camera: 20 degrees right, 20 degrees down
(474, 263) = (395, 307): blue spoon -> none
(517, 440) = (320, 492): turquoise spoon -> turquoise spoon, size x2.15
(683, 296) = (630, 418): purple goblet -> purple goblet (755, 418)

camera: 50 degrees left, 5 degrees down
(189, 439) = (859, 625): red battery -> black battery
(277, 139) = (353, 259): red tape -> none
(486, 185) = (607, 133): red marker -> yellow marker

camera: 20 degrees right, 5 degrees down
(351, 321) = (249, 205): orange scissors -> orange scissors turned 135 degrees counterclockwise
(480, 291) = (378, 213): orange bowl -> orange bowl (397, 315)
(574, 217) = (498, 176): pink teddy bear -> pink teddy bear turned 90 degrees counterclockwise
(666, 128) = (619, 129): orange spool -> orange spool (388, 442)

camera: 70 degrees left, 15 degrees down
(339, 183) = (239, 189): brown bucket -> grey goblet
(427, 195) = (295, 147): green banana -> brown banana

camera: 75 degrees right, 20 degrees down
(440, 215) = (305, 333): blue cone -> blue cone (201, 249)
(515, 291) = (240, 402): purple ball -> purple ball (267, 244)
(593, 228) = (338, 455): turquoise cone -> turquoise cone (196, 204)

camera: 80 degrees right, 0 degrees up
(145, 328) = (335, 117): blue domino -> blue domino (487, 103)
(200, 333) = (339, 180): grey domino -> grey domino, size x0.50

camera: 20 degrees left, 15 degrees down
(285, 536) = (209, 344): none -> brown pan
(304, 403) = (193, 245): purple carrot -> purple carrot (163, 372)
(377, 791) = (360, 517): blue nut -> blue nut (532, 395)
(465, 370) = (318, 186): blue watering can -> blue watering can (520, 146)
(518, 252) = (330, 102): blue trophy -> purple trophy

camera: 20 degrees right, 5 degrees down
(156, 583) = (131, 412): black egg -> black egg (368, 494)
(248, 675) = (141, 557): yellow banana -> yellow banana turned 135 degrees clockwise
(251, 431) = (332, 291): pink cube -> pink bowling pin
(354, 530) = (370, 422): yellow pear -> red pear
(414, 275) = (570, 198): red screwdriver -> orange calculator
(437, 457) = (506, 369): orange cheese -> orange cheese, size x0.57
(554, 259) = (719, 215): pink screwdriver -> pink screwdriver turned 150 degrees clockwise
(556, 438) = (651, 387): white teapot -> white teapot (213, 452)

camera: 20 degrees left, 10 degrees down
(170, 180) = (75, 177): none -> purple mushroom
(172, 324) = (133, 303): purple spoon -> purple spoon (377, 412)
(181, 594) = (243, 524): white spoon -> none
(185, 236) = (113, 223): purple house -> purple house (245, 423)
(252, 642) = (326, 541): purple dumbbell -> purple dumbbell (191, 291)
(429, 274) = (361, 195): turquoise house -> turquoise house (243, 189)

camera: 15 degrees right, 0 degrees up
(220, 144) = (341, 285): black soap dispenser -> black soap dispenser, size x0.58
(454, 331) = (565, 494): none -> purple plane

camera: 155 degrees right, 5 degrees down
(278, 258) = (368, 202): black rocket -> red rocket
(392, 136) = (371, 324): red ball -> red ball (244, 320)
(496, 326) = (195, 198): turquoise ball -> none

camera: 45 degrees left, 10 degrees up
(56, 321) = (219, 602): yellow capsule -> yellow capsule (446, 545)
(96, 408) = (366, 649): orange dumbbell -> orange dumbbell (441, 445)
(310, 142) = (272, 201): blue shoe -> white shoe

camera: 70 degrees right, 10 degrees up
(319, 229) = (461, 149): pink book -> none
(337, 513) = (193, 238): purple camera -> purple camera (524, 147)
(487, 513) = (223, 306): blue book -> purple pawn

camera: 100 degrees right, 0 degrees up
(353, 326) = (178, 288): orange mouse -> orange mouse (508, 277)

→ **WHAT IS EXPECTED**: The answer must be every line of the listing that holds the word "goblet".

→ **OUTPUT BELOW**:
(683, 296) = (630, 418): purple goblet -> purple goblet (755, 418)
(339, 183) = (239, 189): brown bucket -> grey goblet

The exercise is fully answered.